### Record forniti

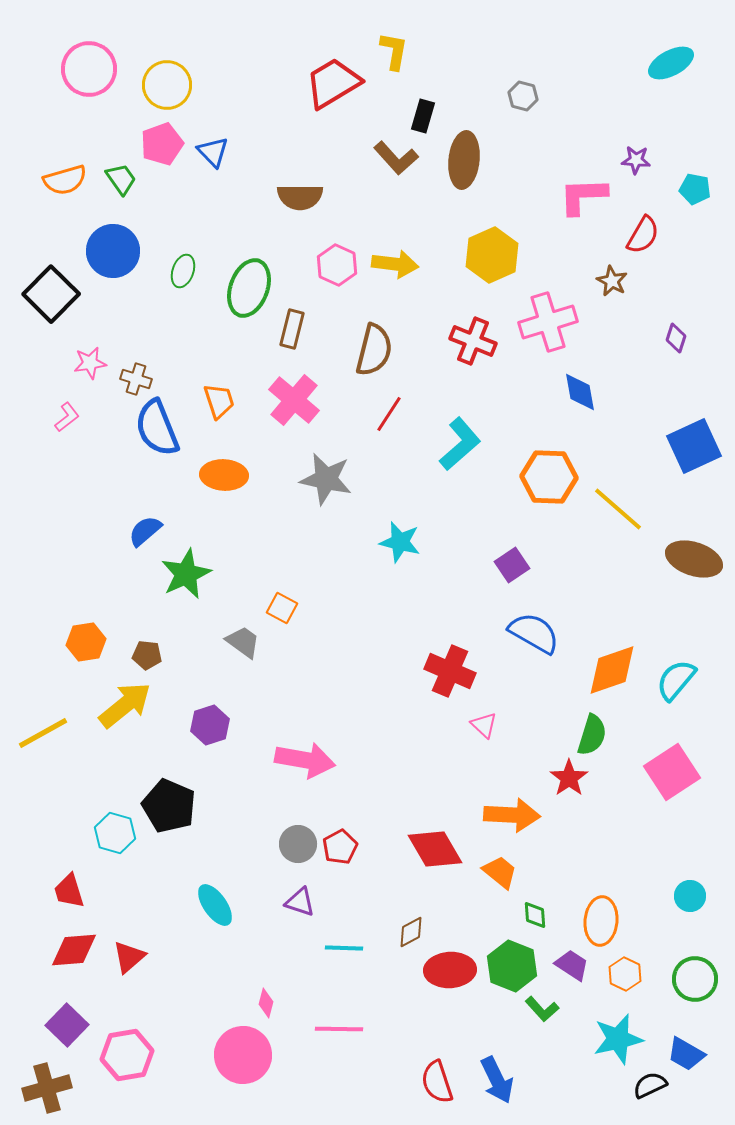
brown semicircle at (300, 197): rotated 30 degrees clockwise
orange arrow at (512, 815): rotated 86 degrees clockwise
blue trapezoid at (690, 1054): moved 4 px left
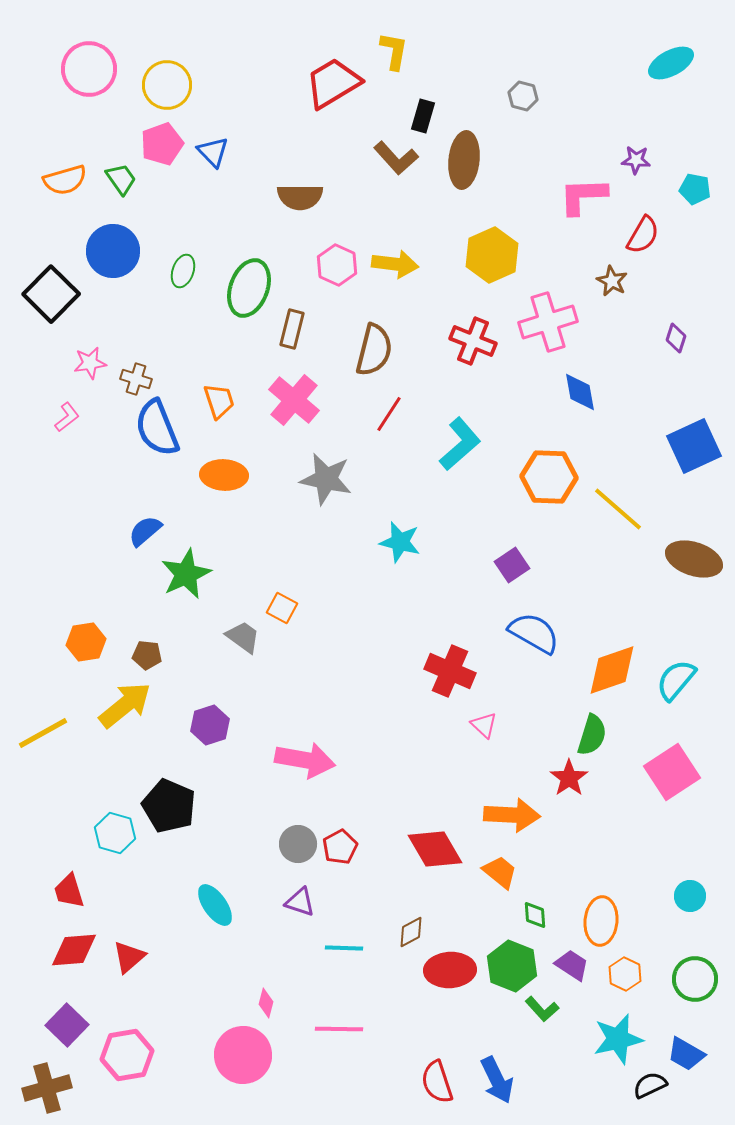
gray trapezoid at (243, 642): moved 5 px up
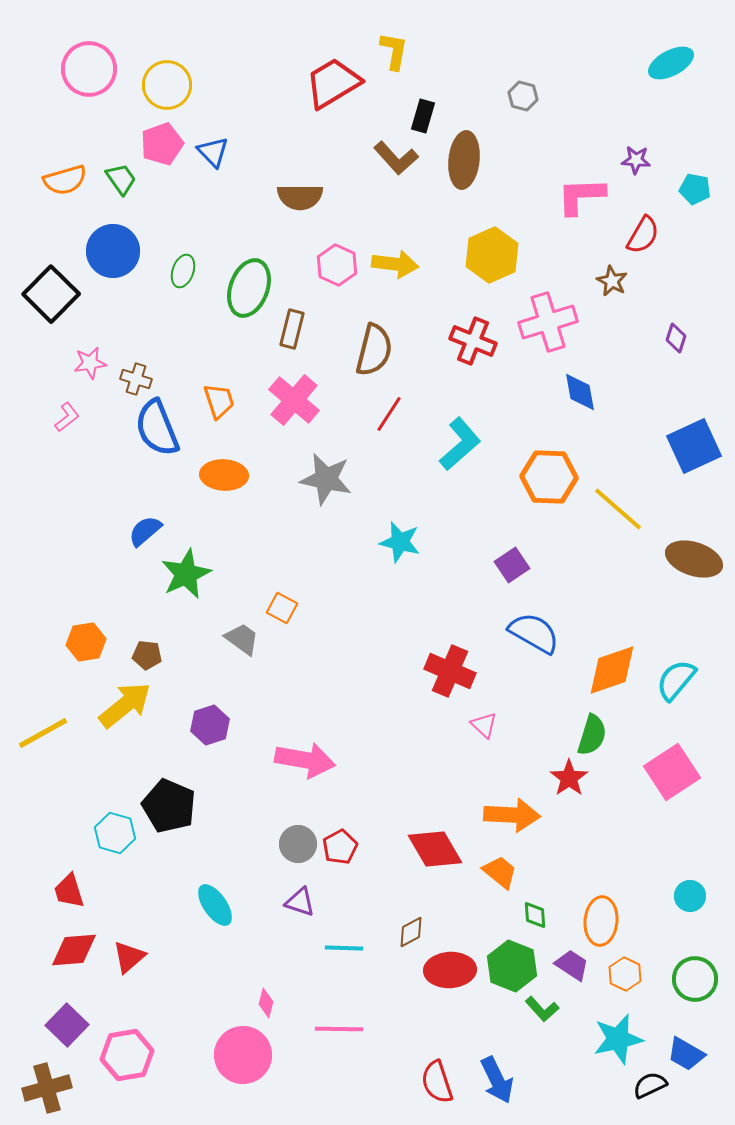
pink L-shape at (583, 196): moved 2 px left
gray trapezoid at (243, 637): moved 1 px left, 2 px down
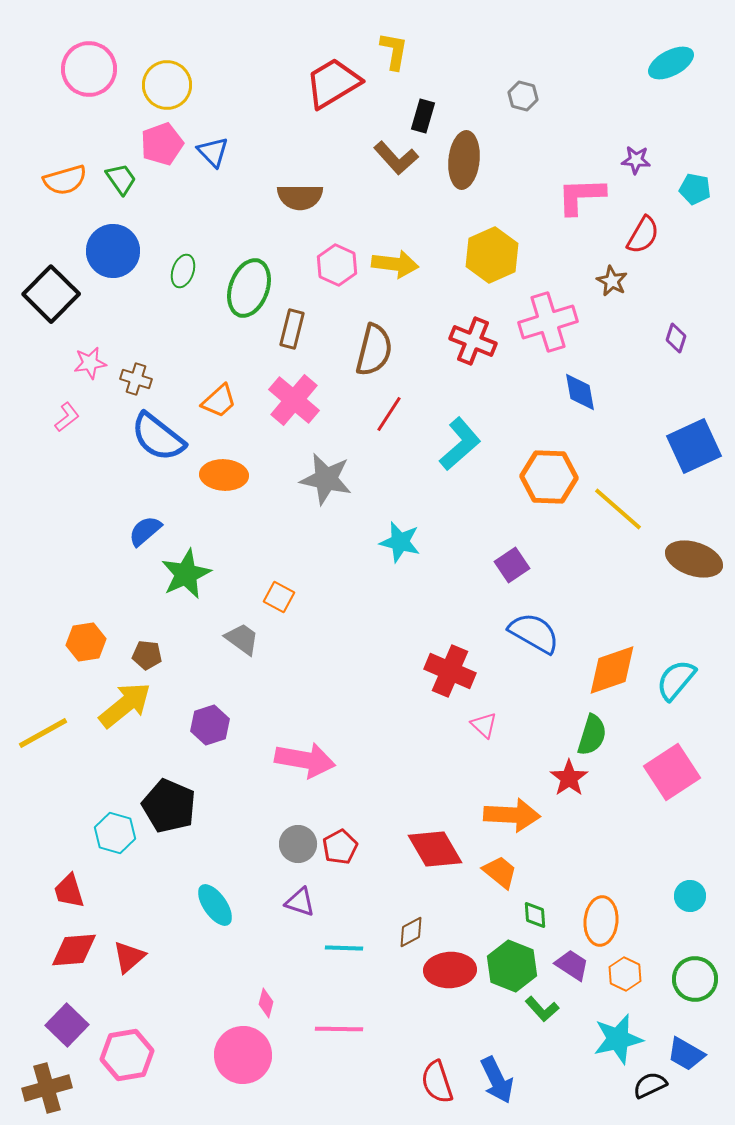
orange trapezoid at (219, 401): rotated 66 degrees clockwise
blue semicircle at (157, 428): moved 1 px right, 9 px down; rotated 30 degrees counterclockwise
orange square at (282, 608): moved 3 px left, 11 px up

######

## [Consegna]
Aggiorna i record dalla riga con "gray trapezoid at (243, 642): moved 5 px up" fino alla fine dei record, entrambe le estremità incluse, sostituendo "trapezoid" con "trapezium" e lasciando invariato tutto il resto. Ometti le immagini nella risposta.

## [Risultato]
gray trapezium at (243, 642): moved 5 px up
pink L-shape at (583, 196): moved 2 px left
gray trapezium at (243, 637): moved 1 px left, 2 px down
orange trapezium at (219, 401): rotated 66 degrees clockwise
blue semicircle at (157, 428): moved 1 px right, 9 px down; rotated 30 degrees counterclockwise
orange square at (282, 608): moved 3 px left, 11 px up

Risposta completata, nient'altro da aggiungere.